• [Aim of the exercise] Exact reproduction is required for the lines below starting at the line with "[289 76 357 136]" and ending at the line with "[198 295 232 356]", both included. No other lines, and no pictures.

Start of Information

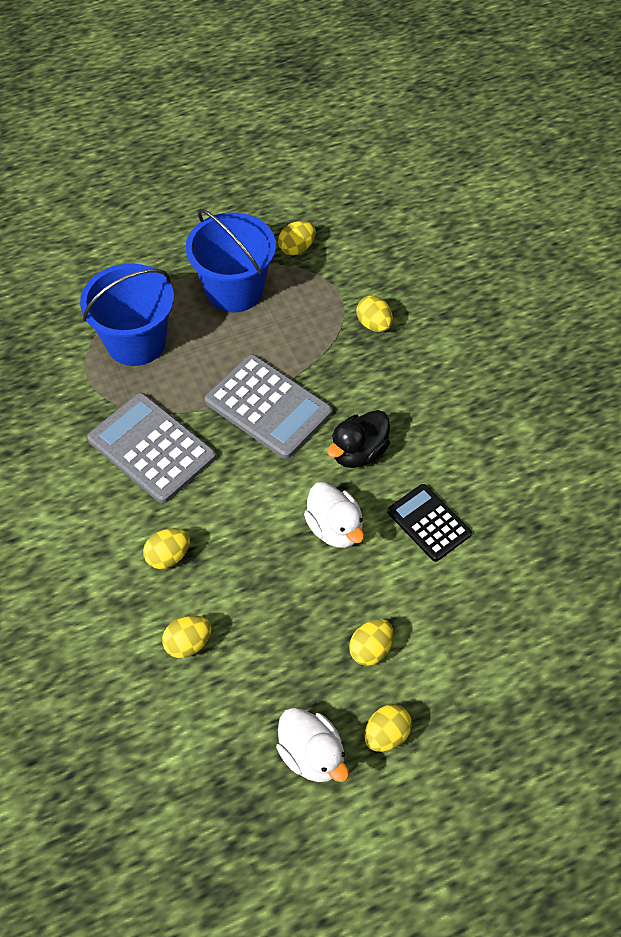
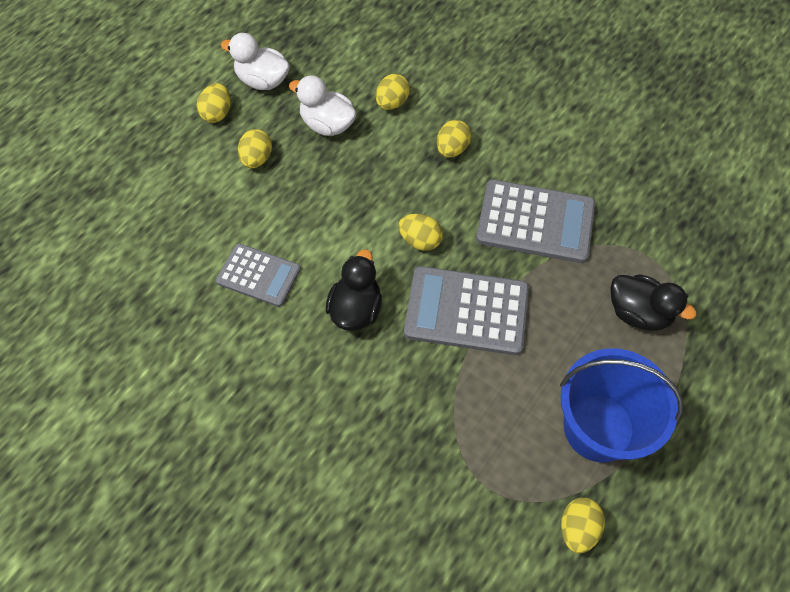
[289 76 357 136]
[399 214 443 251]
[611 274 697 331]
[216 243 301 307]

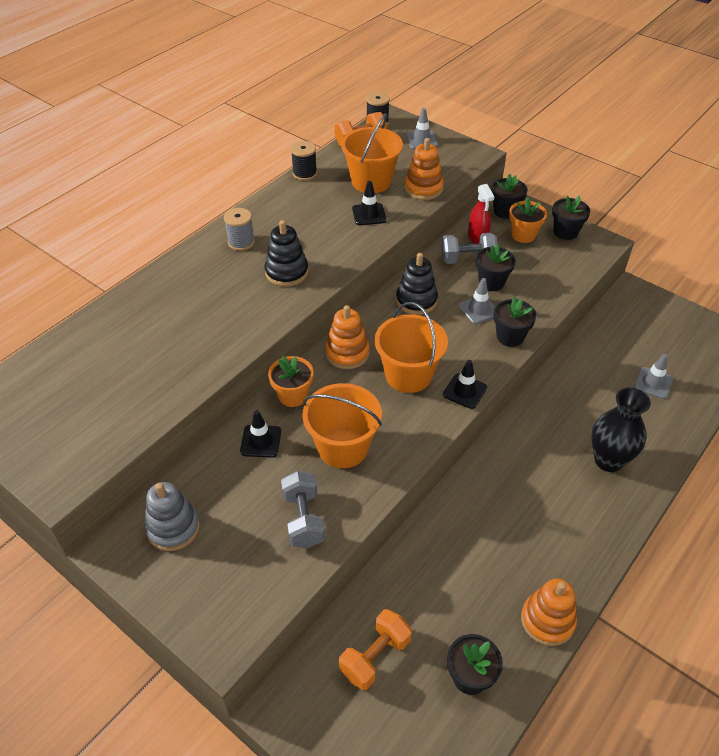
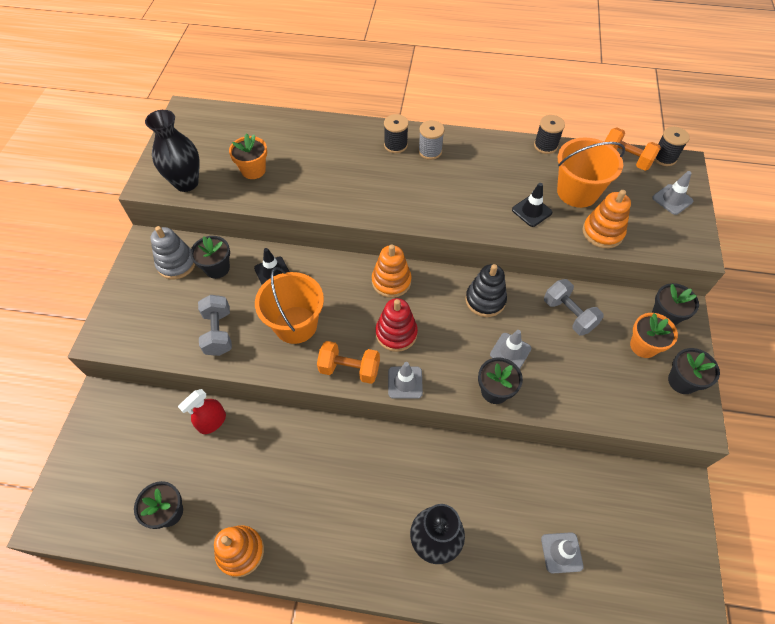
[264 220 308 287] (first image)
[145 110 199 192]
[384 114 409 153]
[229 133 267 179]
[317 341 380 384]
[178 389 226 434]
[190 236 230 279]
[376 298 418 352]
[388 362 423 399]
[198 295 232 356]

End of Information
Start of Information

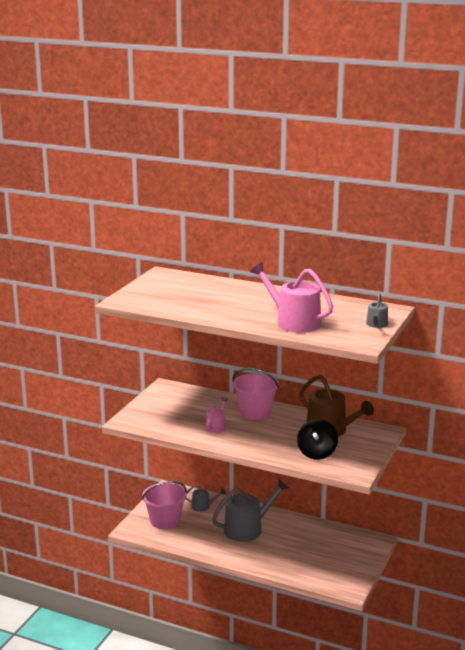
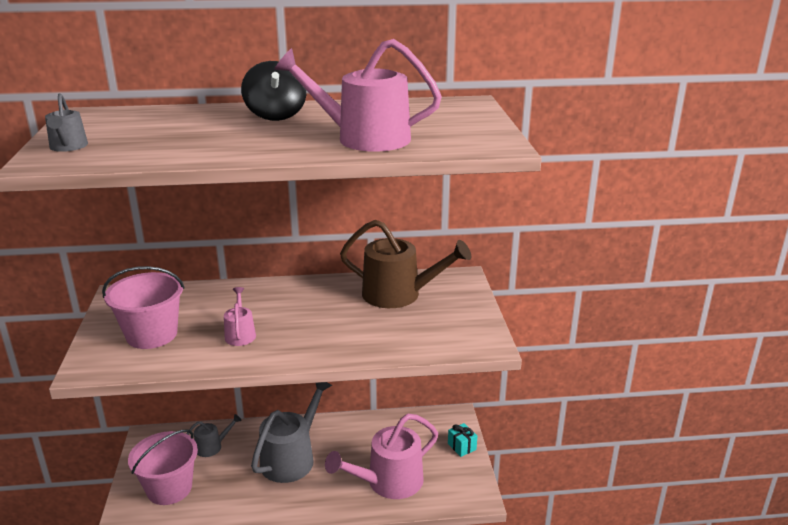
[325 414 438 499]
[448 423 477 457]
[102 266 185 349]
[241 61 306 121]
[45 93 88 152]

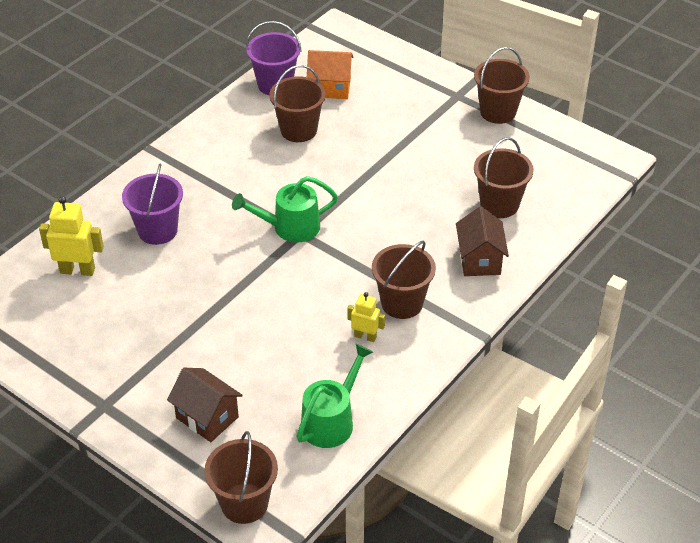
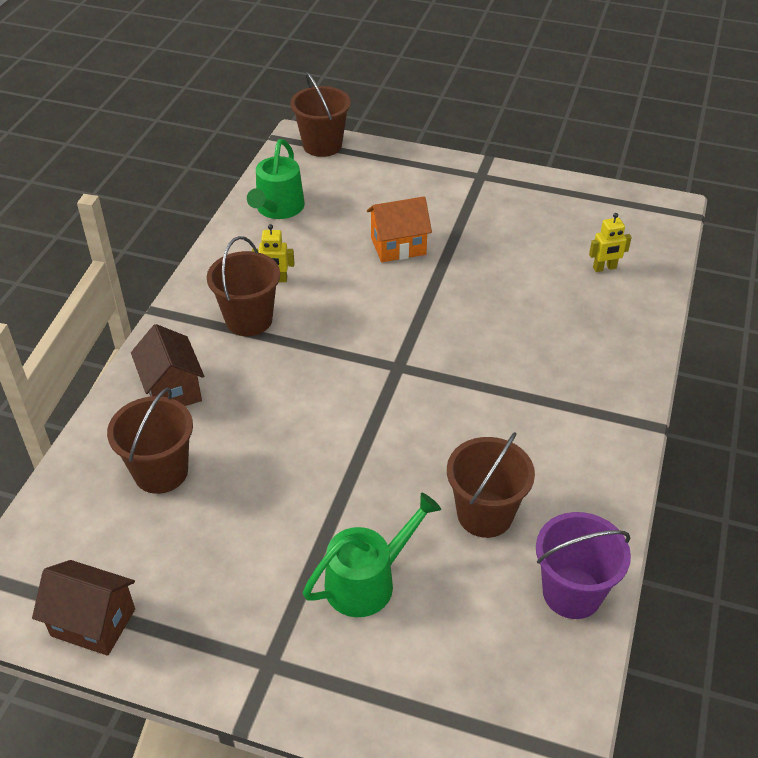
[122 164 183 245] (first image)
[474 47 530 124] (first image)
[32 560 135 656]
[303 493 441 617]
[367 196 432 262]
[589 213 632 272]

End of Information

• [Response]
[289 76 357 136]
[399 214 443 251]
[611 274 697 331]
[216 243 301 307]

[264 220 308 287] (first image)
[145 110 199 192]
[384 114 409 153]
[229 133 267 179]
[317 341 380 384]
[178 389 226 434]
[190 236 230 279]
[376 298 418 352]
[388 362 423 399]
[198 295 232 356]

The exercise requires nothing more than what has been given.